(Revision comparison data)

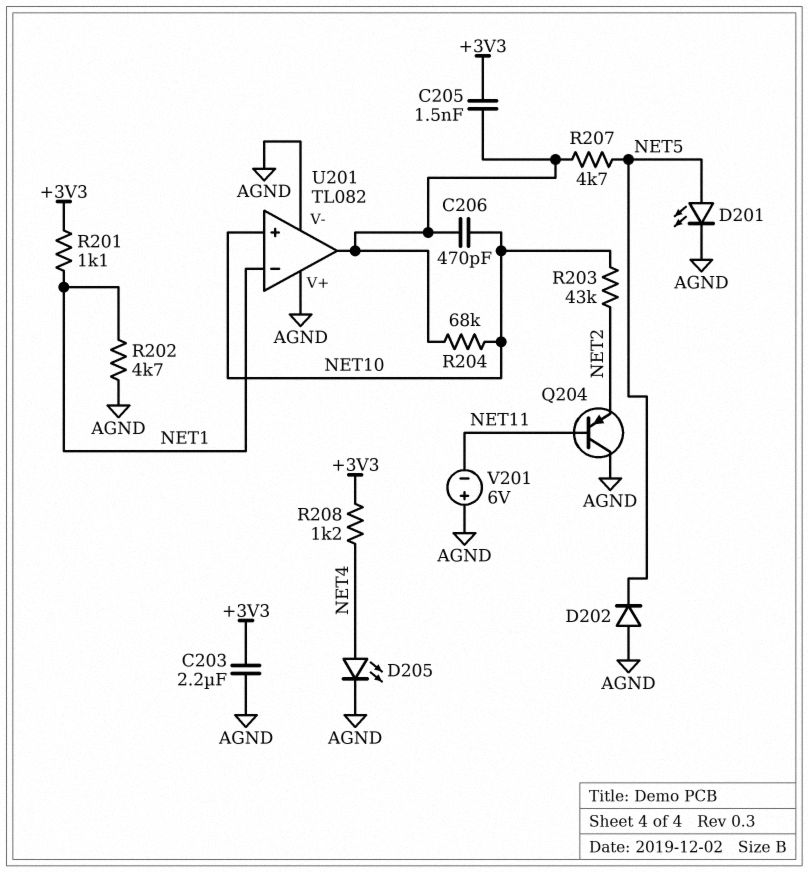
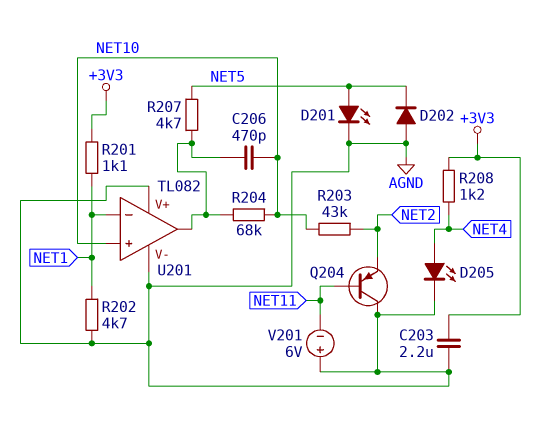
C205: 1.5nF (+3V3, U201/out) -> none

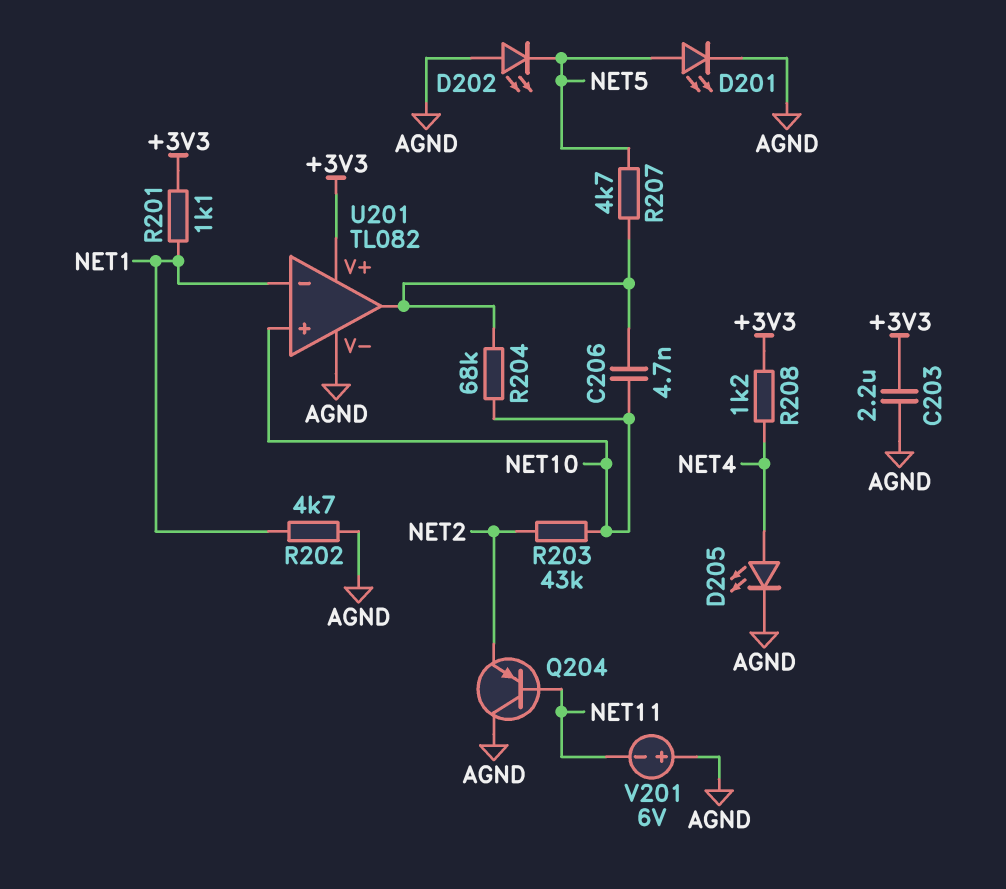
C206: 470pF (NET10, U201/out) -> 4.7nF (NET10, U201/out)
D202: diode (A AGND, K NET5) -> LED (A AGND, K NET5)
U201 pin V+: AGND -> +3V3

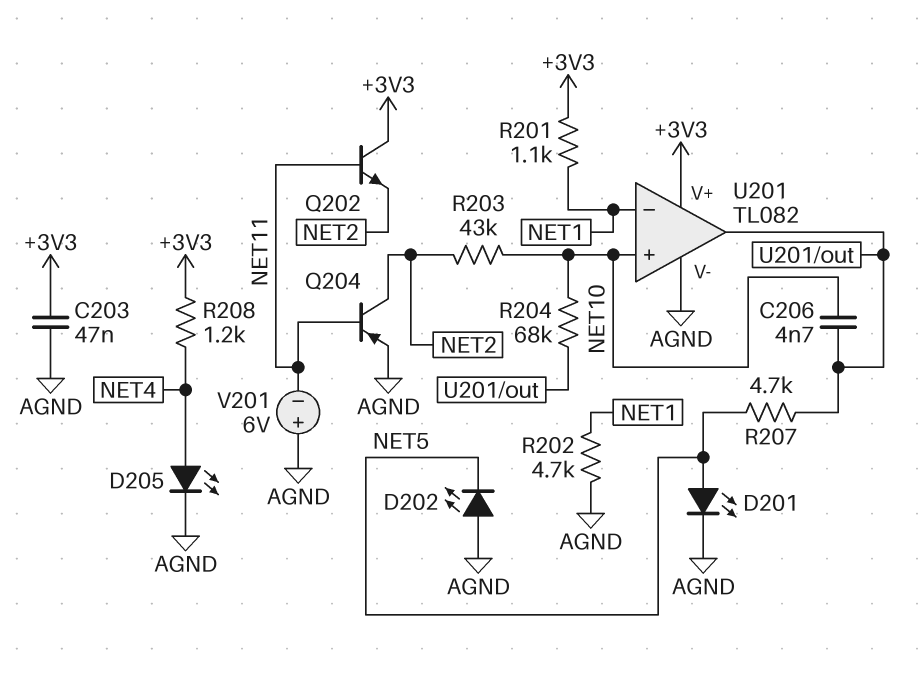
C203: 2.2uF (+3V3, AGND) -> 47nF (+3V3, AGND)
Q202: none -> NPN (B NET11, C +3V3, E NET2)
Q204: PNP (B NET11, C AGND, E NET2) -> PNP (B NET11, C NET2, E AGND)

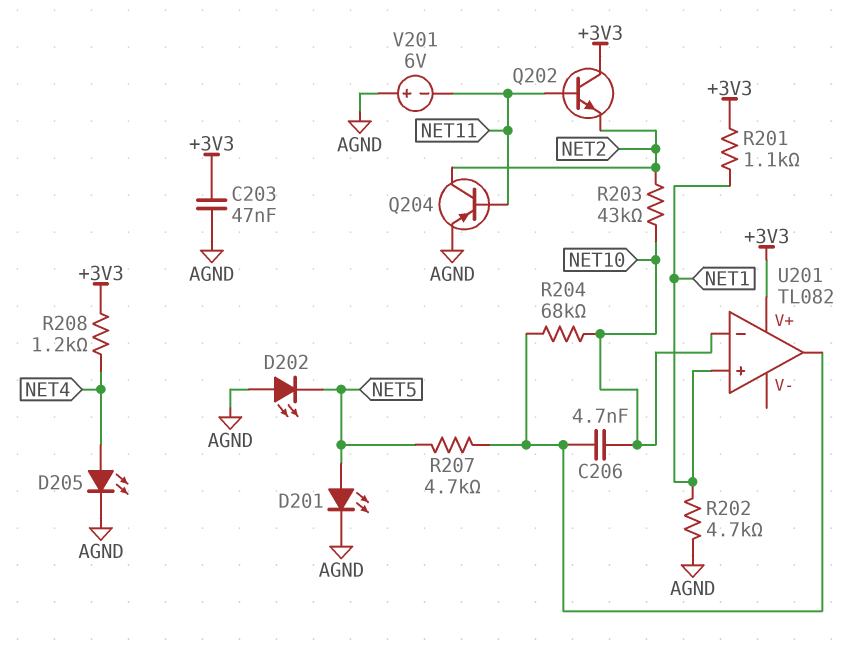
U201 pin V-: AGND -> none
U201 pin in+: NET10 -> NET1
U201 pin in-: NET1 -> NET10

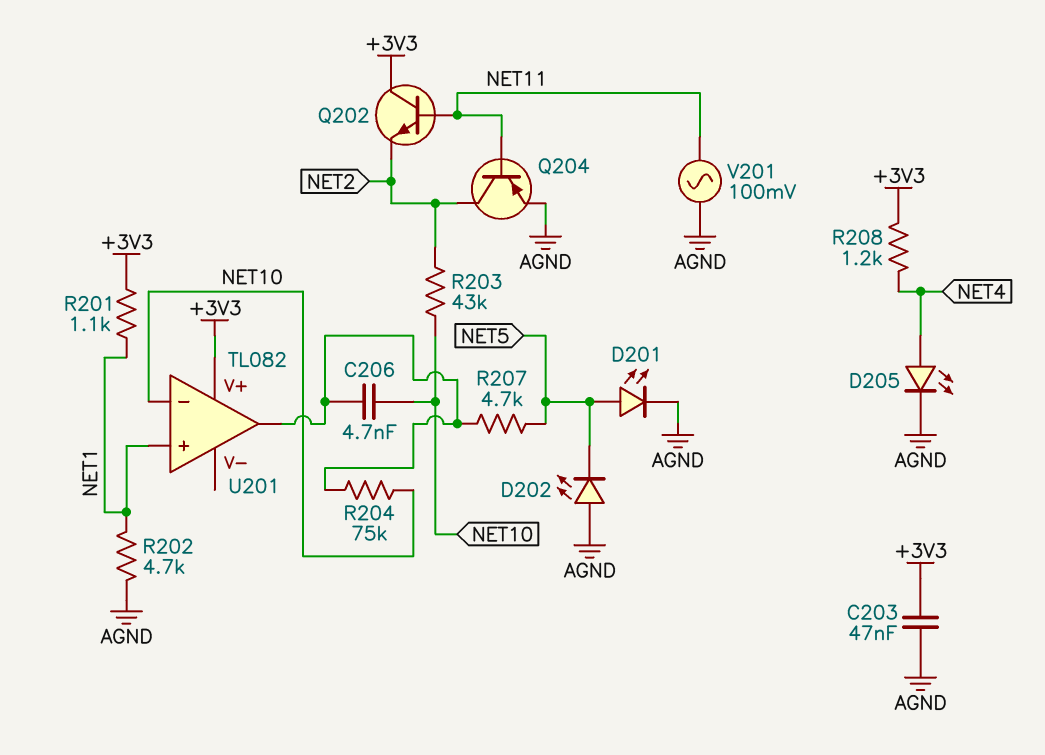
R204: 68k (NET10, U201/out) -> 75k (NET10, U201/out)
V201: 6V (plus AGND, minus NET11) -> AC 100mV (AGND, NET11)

...

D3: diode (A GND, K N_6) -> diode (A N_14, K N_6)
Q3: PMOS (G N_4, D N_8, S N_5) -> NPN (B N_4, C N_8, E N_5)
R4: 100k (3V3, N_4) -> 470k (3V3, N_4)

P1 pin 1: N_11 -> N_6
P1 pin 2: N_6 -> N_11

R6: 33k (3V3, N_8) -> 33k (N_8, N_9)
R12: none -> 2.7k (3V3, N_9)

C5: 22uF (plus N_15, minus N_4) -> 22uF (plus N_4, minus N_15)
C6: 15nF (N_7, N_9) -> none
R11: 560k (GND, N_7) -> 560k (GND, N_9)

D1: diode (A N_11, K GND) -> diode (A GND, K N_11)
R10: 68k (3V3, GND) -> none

WHAT IS BEING ASKED. In the data above, the stretch from the line with "D202: diode (A" through the line with "V201: 6V (plus" is to be returned exactly, minus any pictures.

OUTPUT BELOW.
D202: diode (A AGND, K NET5) -> LED (A AGND, K NET5)
U201 pin V+: AGND -> +3V3

C203: 2.2uF (+3V3, AGND) -> 47nF (+3V3, AGND)
Q202: none -> NPN (B NET11, C +3V3, E NET2)
Q204: PNP (B NET11, C AGND, E NET2) -> PNP (B NET11, C NET2, E AGND)

U201 pin V-: AGND -> none
U201 pin in+: NET10 -> NET1
U201 pin in-: NET1 -> NET10

R204: 68k (NET10, U201/out) -> 75k (NET10, U201/out)
V201: 6V (plus AGND, minus NET11) -> AC 100mV (AGND, NET11)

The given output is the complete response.